Begin at the line that has "PIR2 pin OUT: B11 -> B15", stop after the line that has "POT: 10k -> 5k", and print exactly those lines from the records below, without any pictures.

--- Material for the task Enclosed Below ---

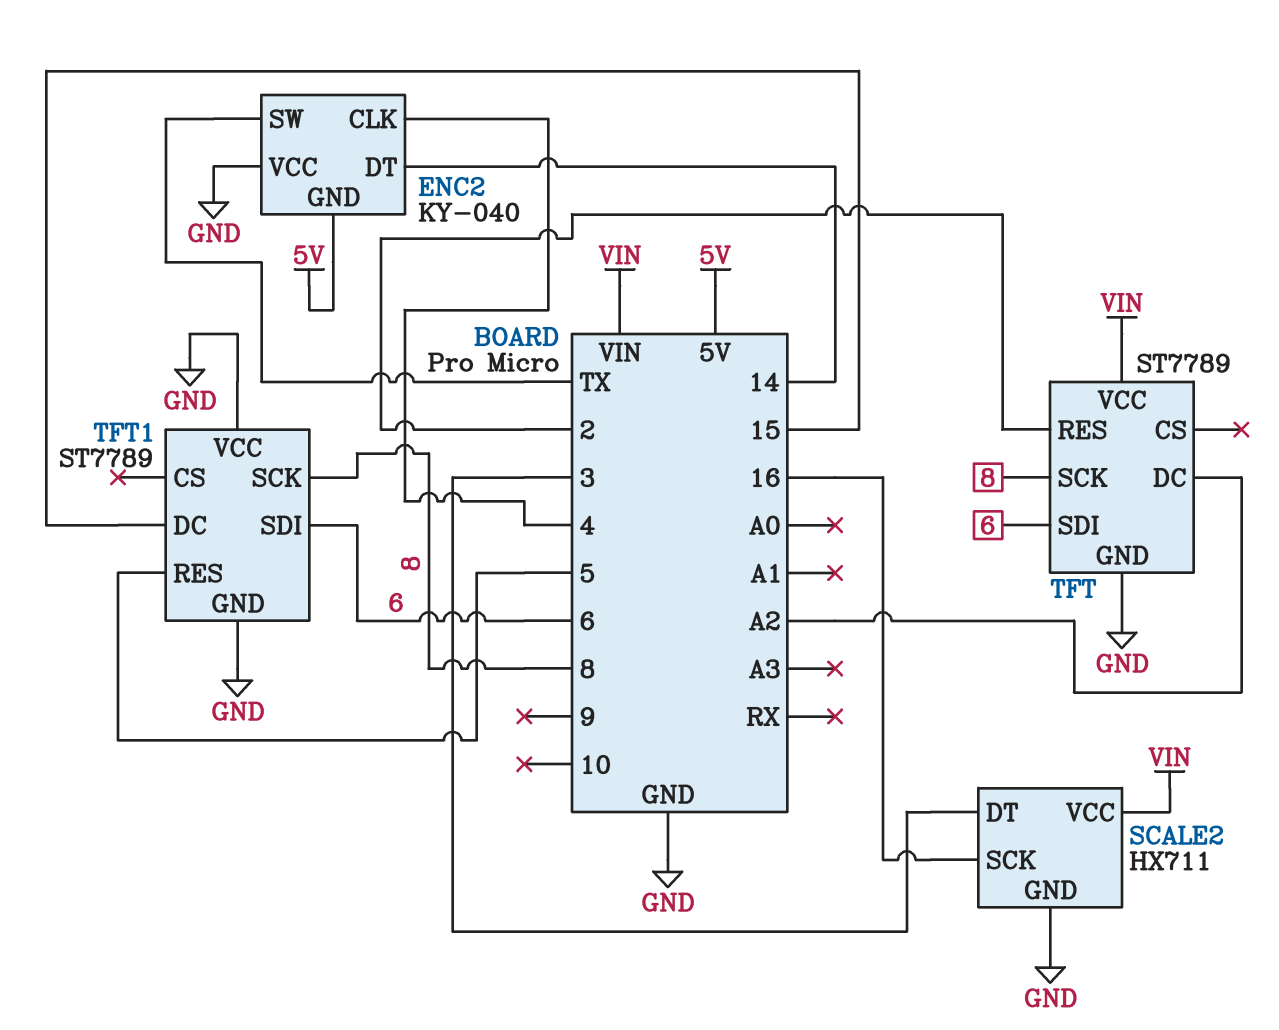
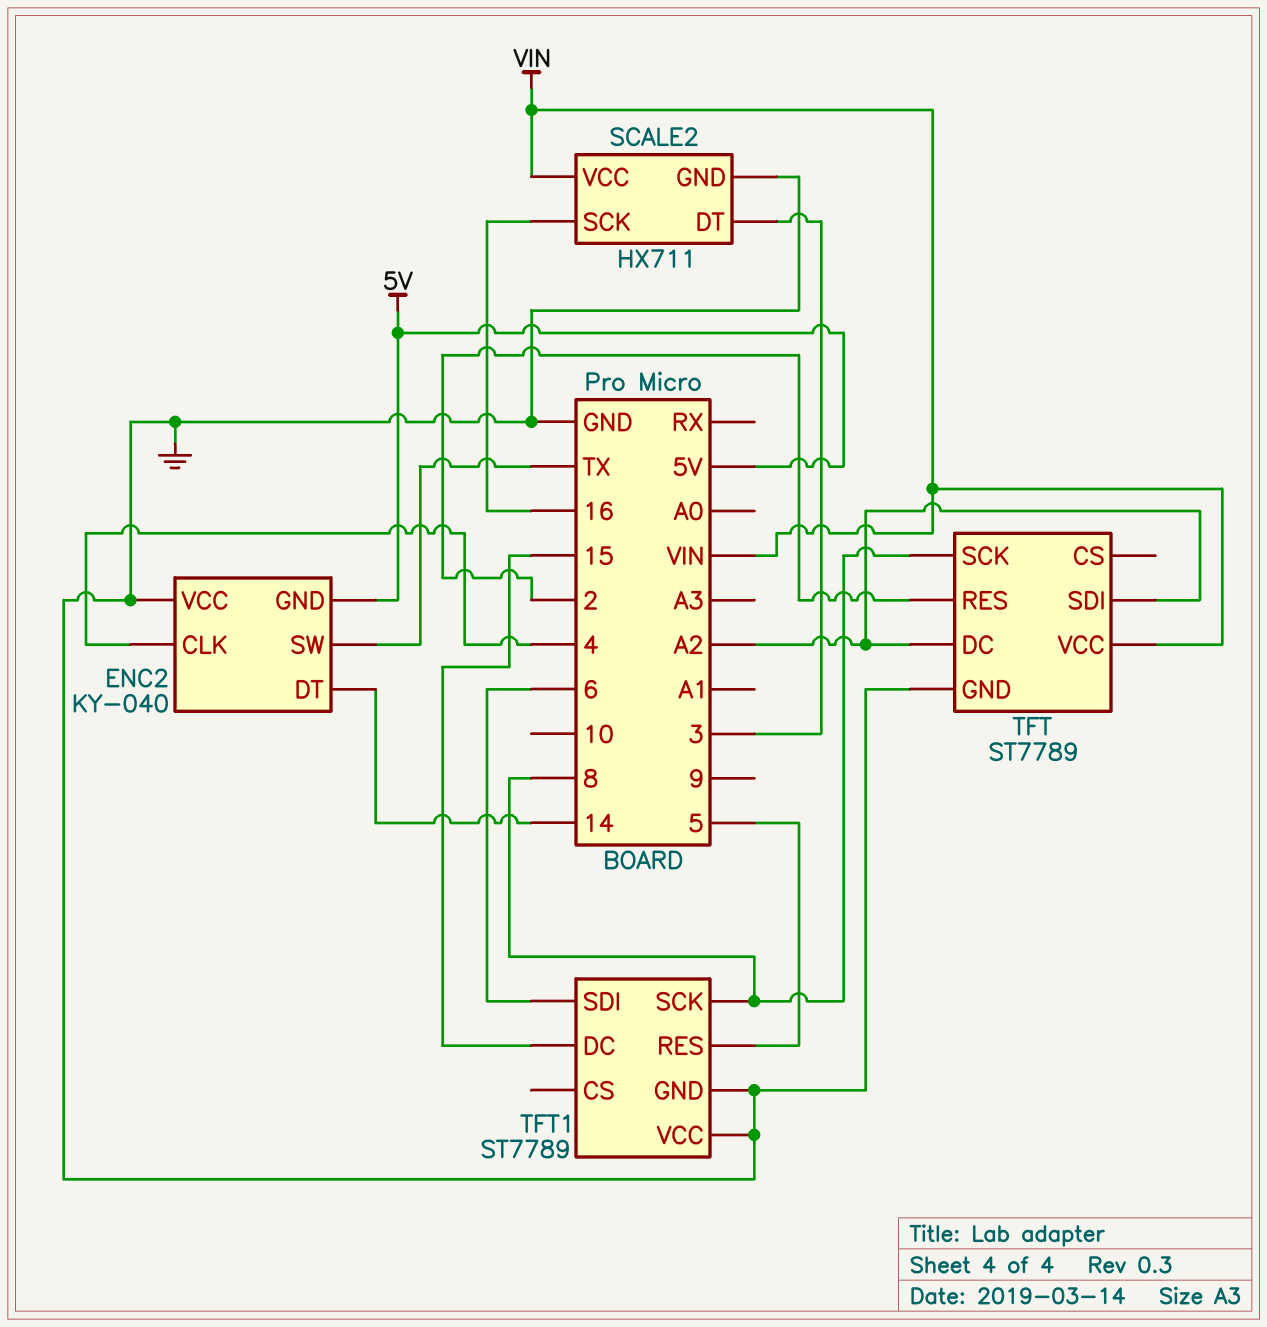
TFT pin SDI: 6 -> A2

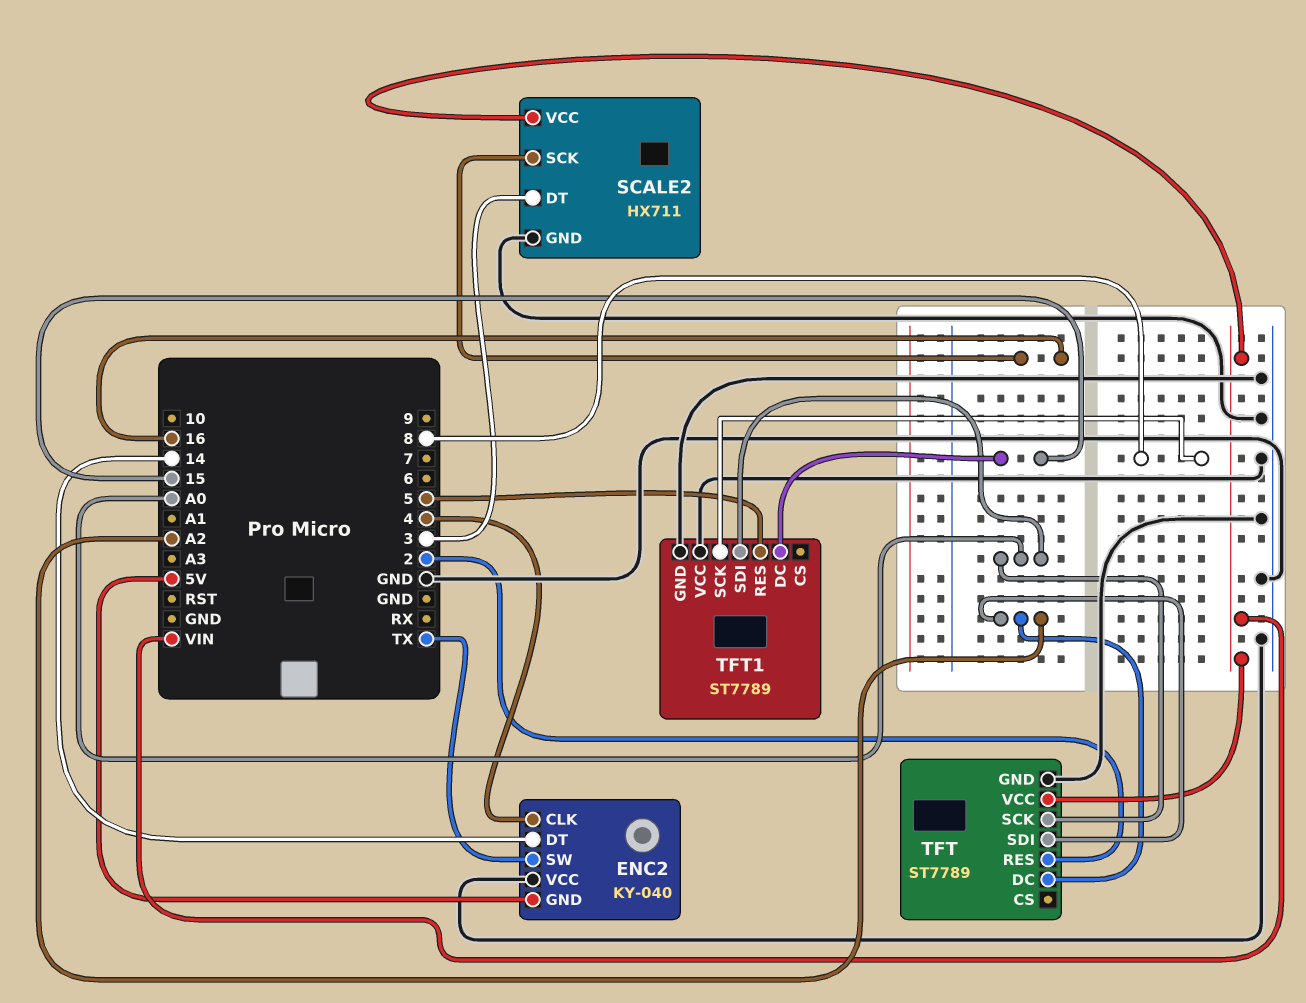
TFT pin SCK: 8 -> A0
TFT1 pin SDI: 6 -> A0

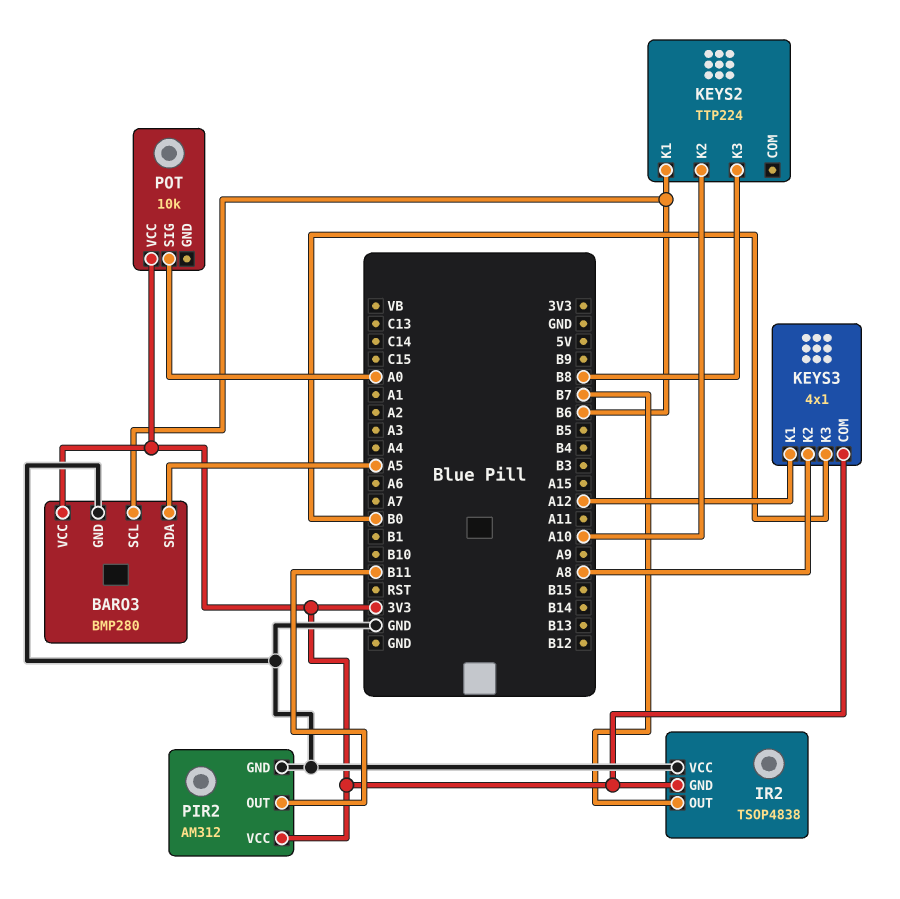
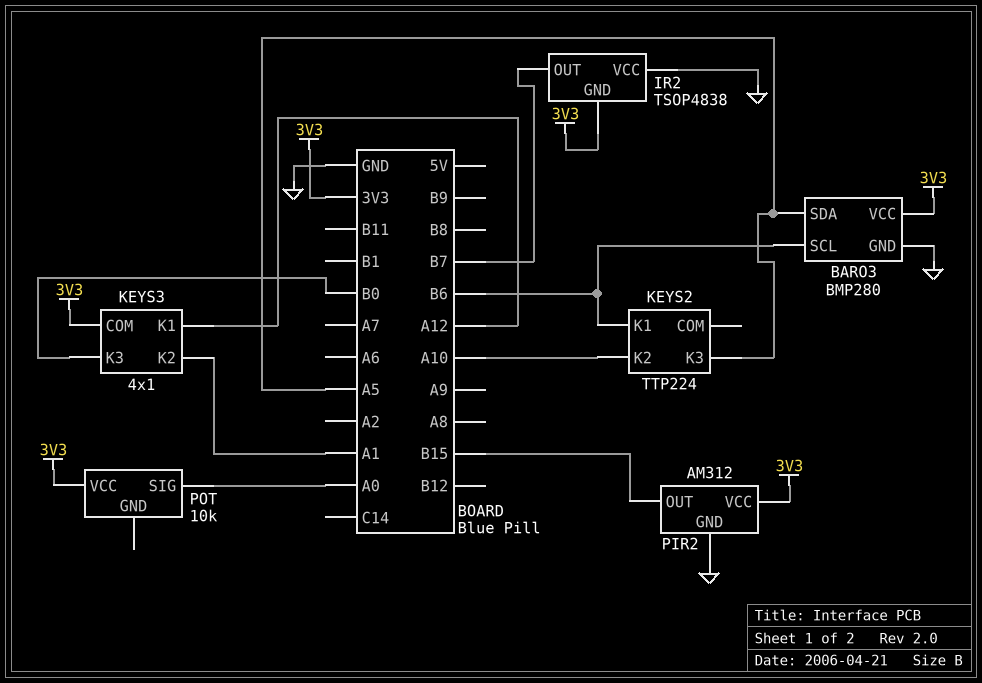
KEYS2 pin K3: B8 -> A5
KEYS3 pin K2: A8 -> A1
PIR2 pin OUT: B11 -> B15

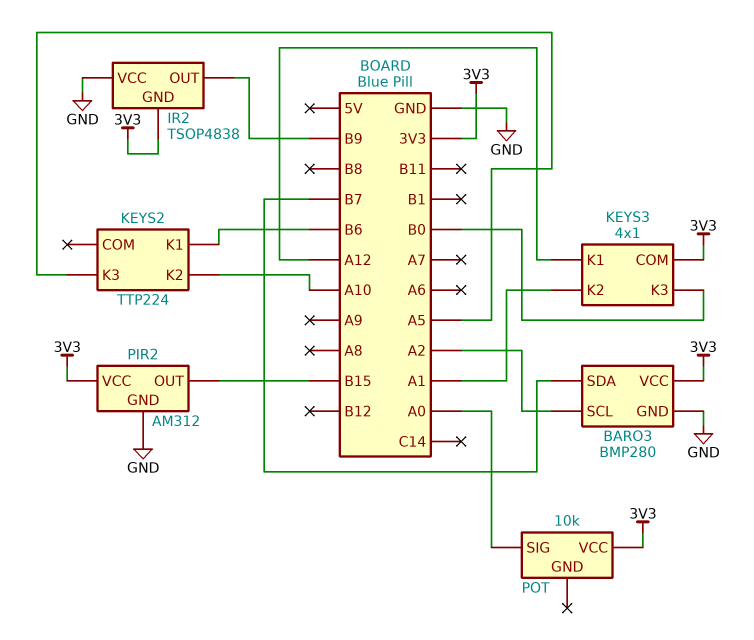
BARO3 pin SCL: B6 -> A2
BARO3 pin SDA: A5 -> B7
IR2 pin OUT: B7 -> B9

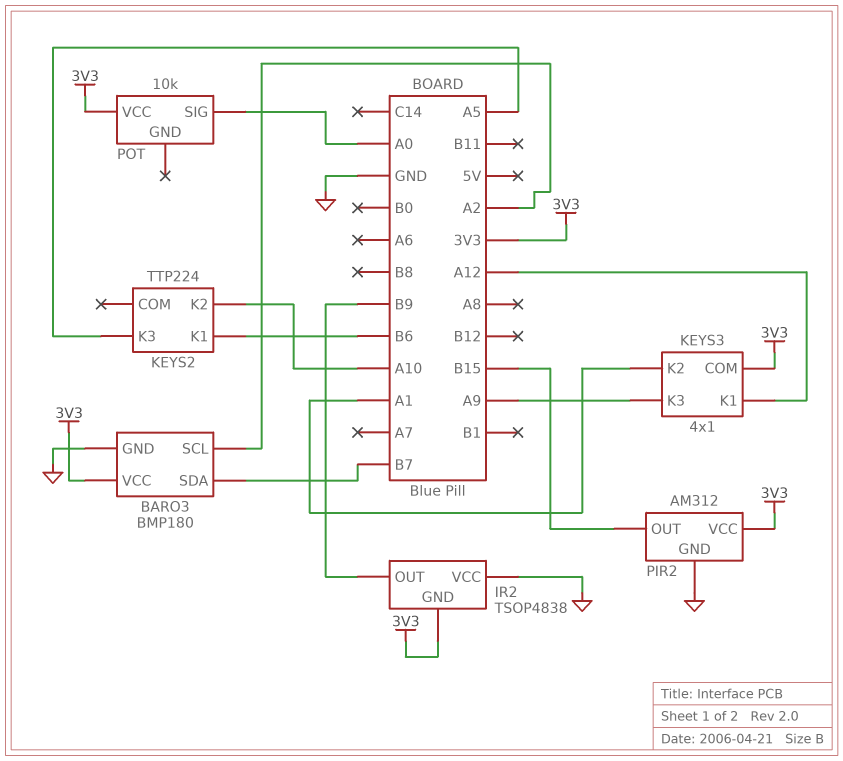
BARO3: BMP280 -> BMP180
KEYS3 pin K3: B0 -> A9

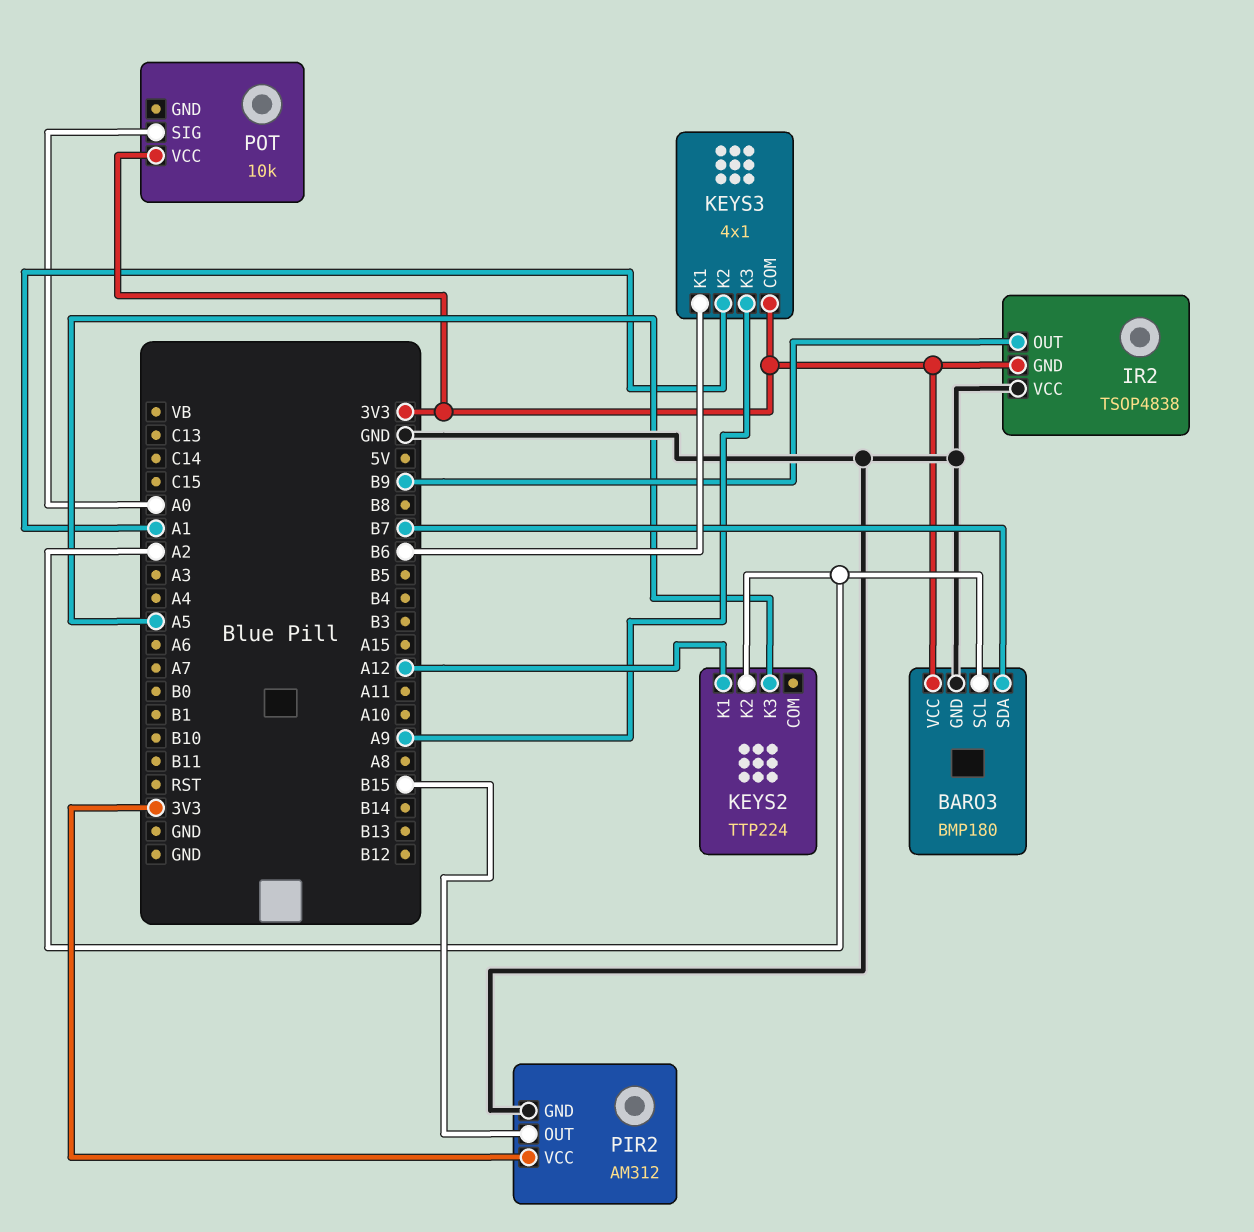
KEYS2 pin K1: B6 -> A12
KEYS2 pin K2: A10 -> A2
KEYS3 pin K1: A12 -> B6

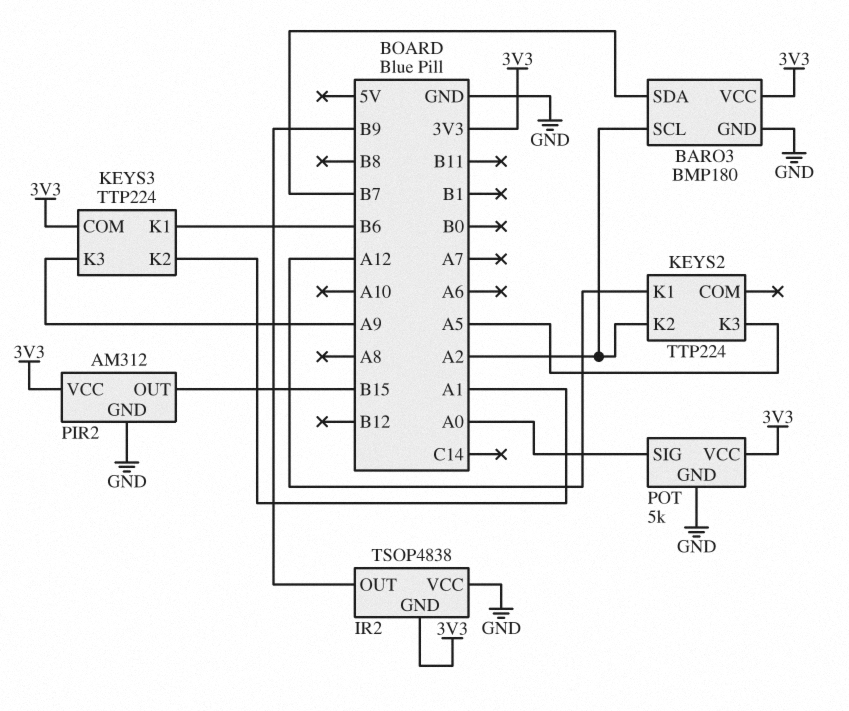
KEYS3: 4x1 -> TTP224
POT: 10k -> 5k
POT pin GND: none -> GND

--- End of Enclosed Material for the task ---

Result of the task:
PIR2 pin OUT: B11 -> B15

BARO3 pin SCL: B6 -> A2
BARO3 pin SDA: A5 -> B7
IR2 pin OUT: B7 -> B9

BARO3: BMP280 -> BMP180
KEYS3 pin K3: B0 -> A9

KEYS2 pin K1: B6 -> A12
KEYS2 pin K2: A10 -> A2
KEYS3 pin K1: A12 -> B6

KEYS3: 4x1 -> TTP224
POT: 10k -> 5k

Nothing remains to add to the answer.